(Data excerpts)
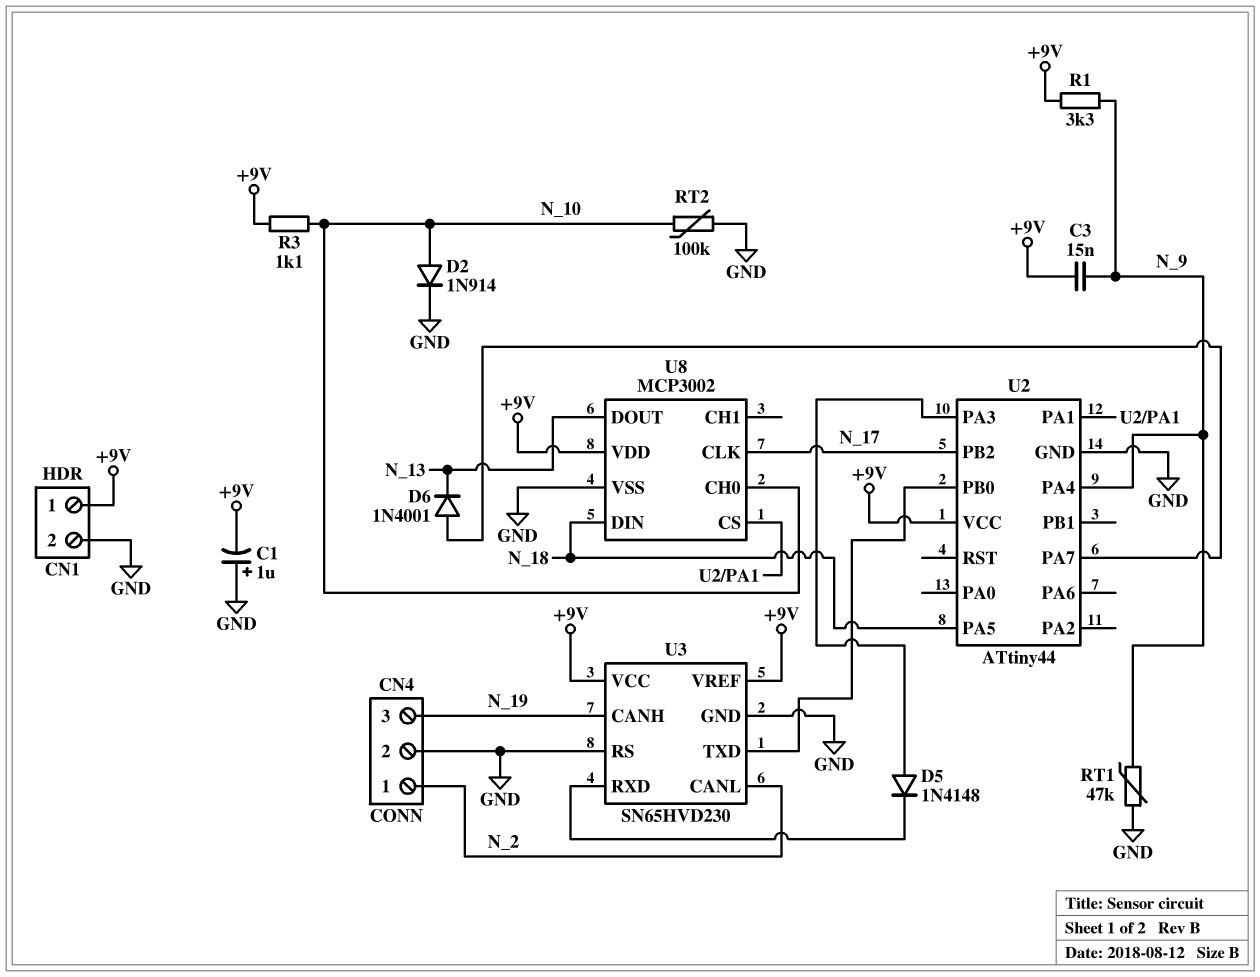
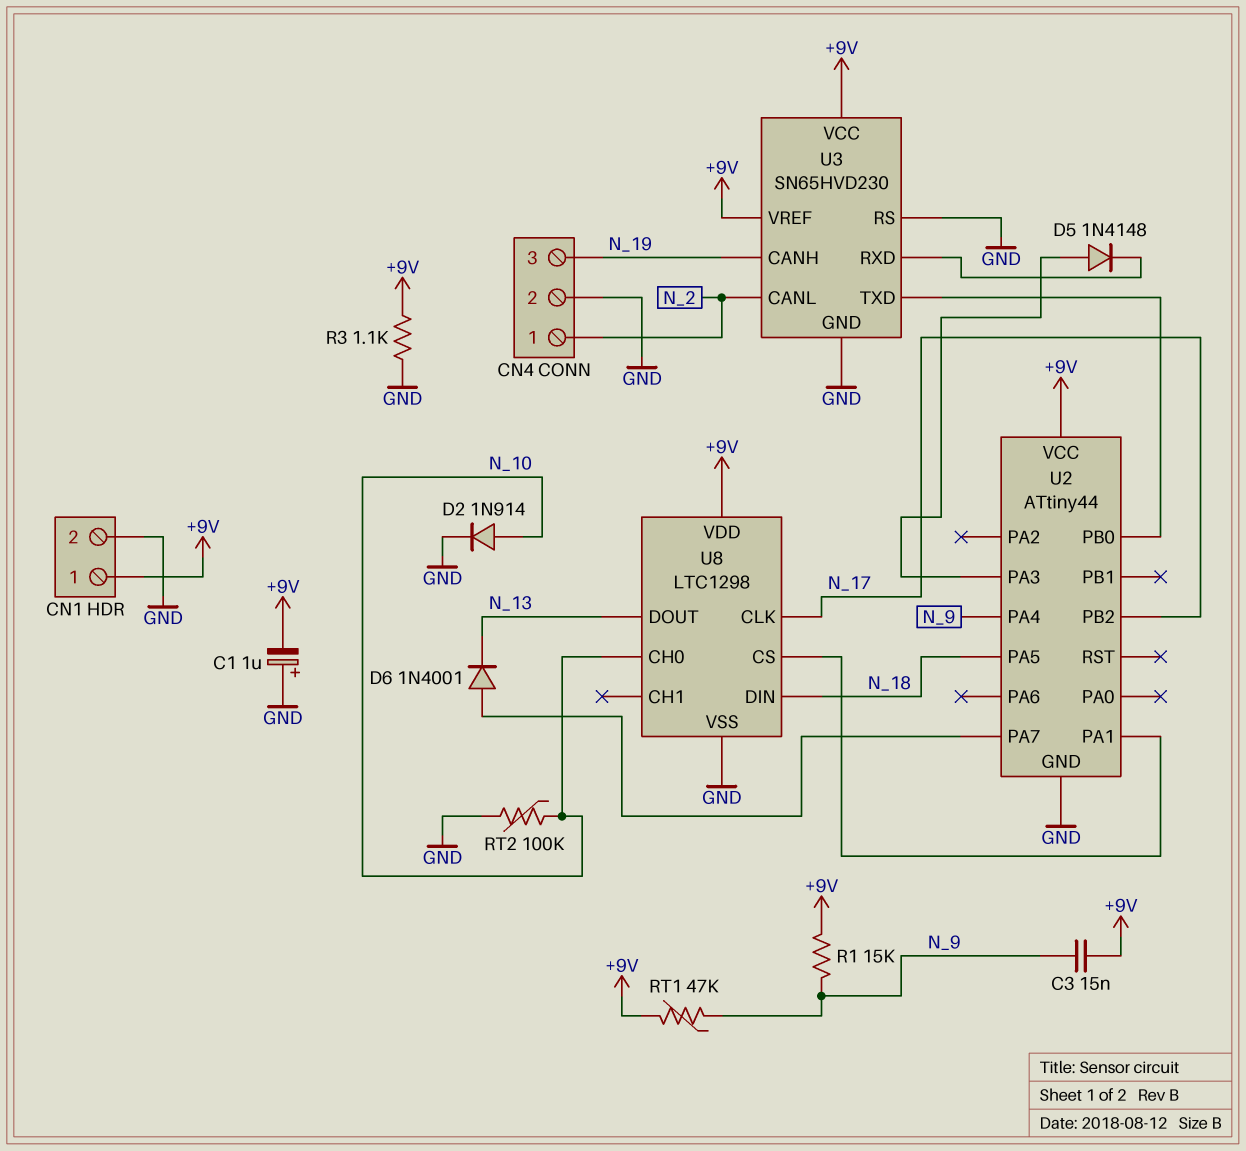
R1: 3.3k (+9V, N_9) -> 15k (+9V, N_9)
R3: 1.1k (+9V, N_10) -> 1.1k (+9V, GND)
RT1: 47k (GND, N_9) -> 47k (+9V, N_9)
U8: MCP3002 -> LTC1298

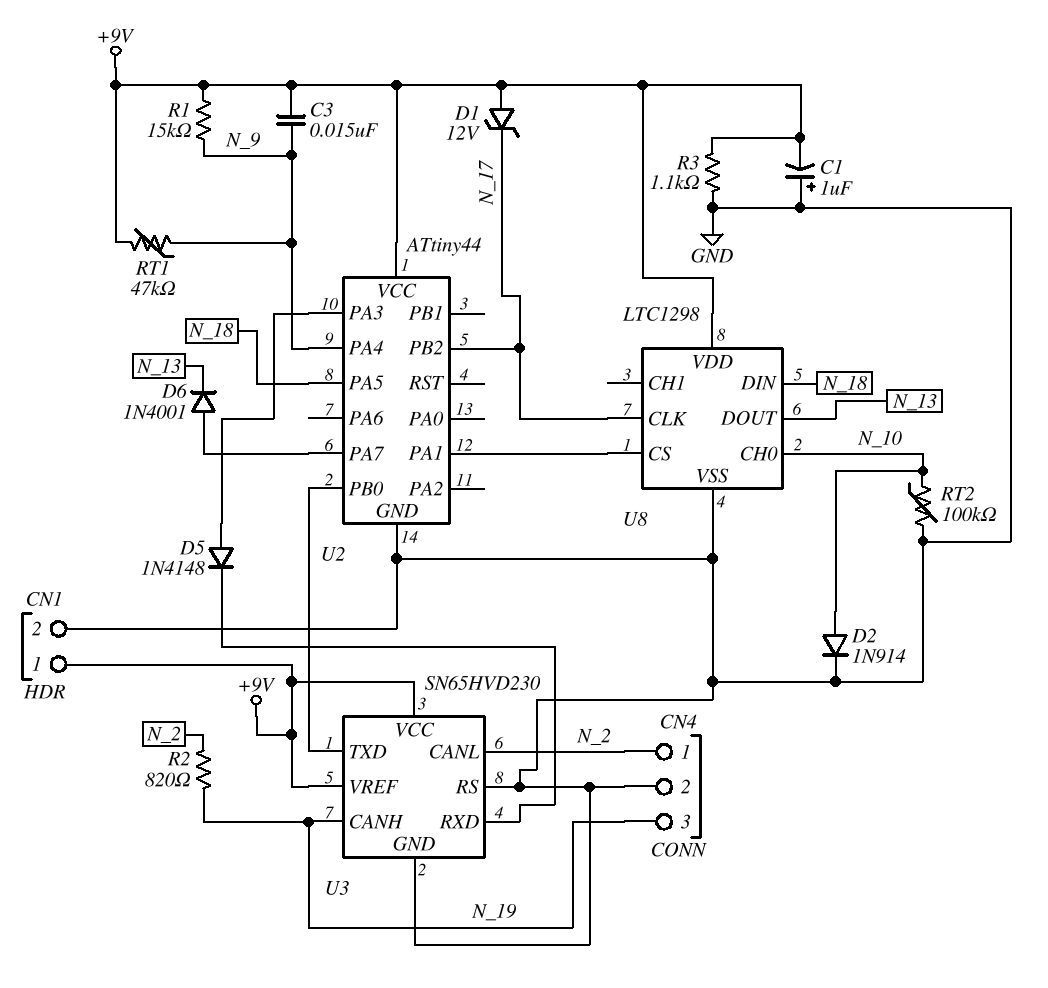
D1: none -> zener 12V (A +9V, K N_17)
R2: none -> 820 (N_2, N_19)

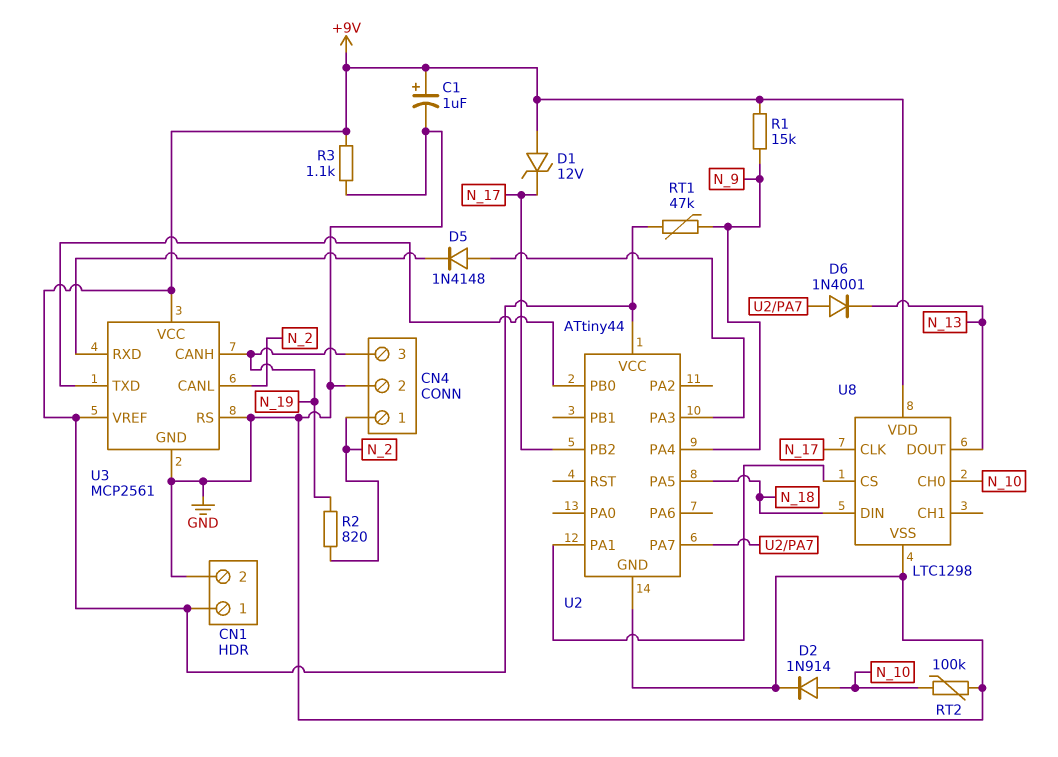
C1: 1uF (plus GND, minus +9V) -> 1uF (plus +9V, minus GND)
C3: 15nF (+9V, N_9) -> none
U3: SN65HVD230 -> MCP2561

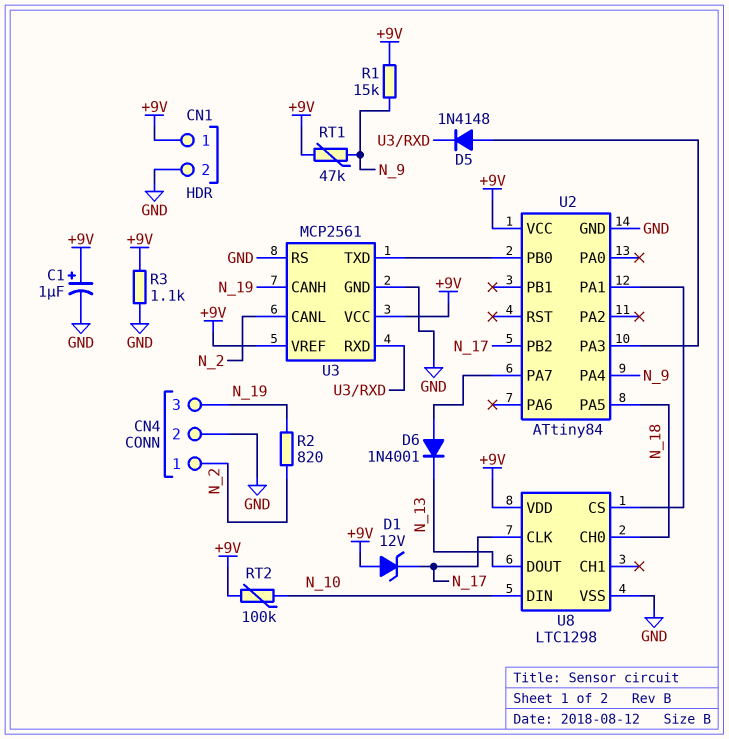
D2: diode 1N914 (A N_10, K GND) -> none
RT2: 100k (GND, N_10) -> 100k (+9V, N_10)
U2: ATtiny44 -> ATtiny84
U8 pin CH0: N_10 -> N_18
U8 pin DIN: N_18 -> N_10

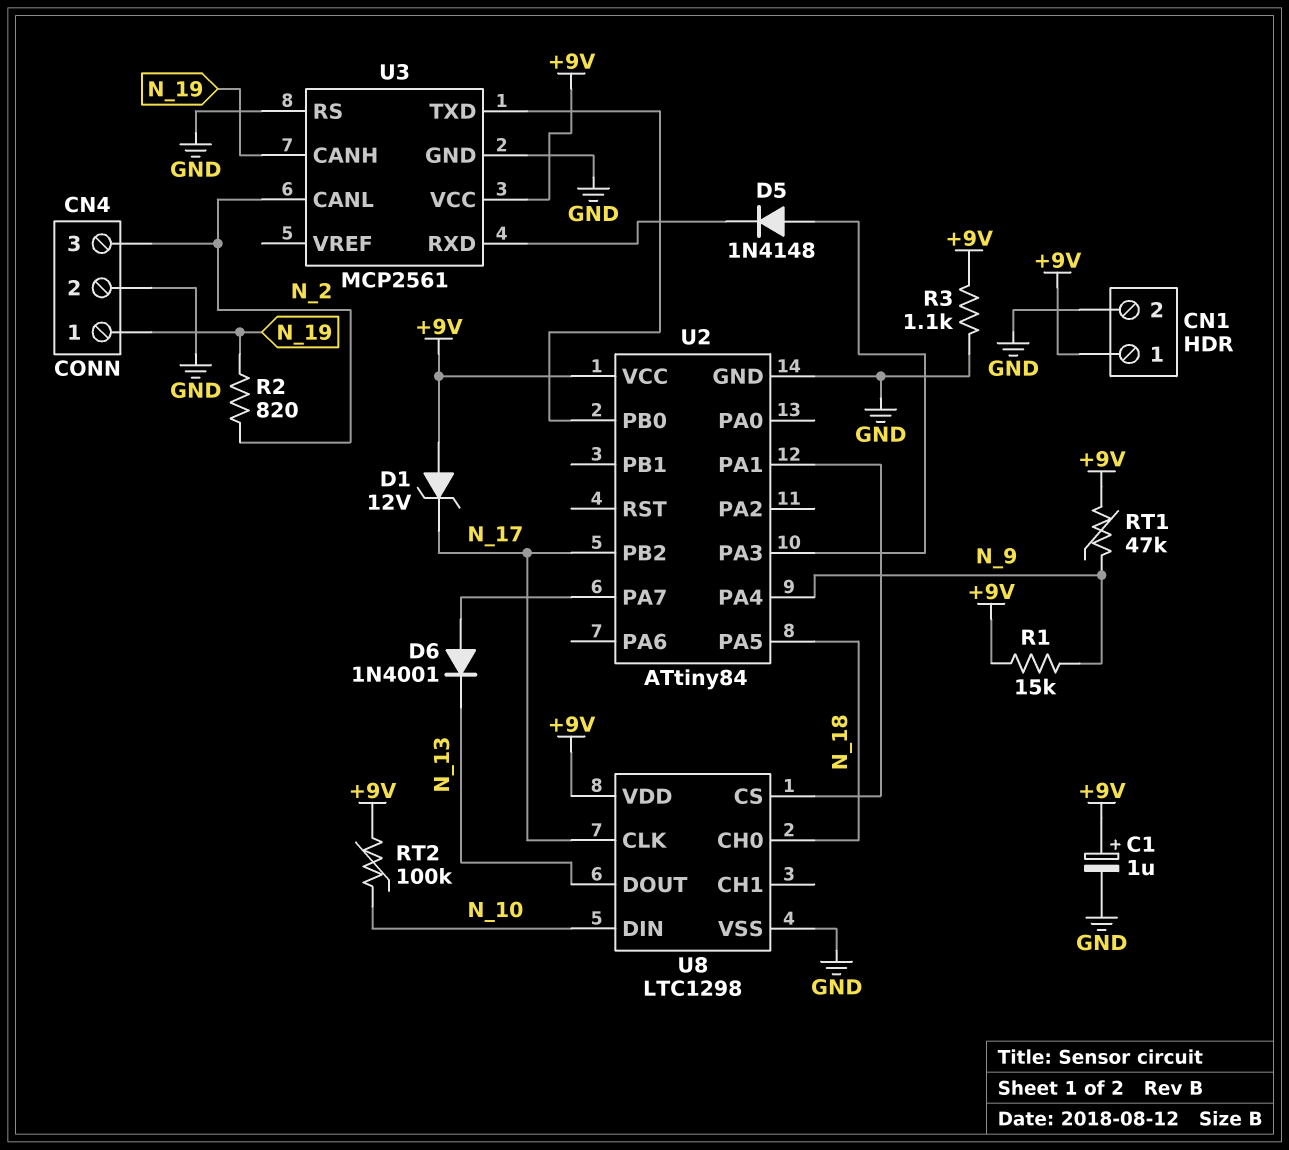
CN4 pin 1: N_2 -> N_19
CN4 pin 3: N_19 -> N_2
U3 pin VREF: +9V -> none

Task brief
Nothing but the lines from the one that holds "RT2: 100k (GND, N_10) -> 100k (+9V, N_10)" through the end of the data should appear, written out exactly, without pictures.

Output below
RT2: 100k (GND, N_10) -> 100k (+9V, N_10)
U2: ATtiny44 -> ATtiny84
U8 pin CH0: N_10 -> N_18
U8 pin DIN: N_18 -> N_10

CN4 pin 1: N_2 -> N_19
CN4 pin 3: N_19 -> N_2
U3 pin VREF: +9V -> none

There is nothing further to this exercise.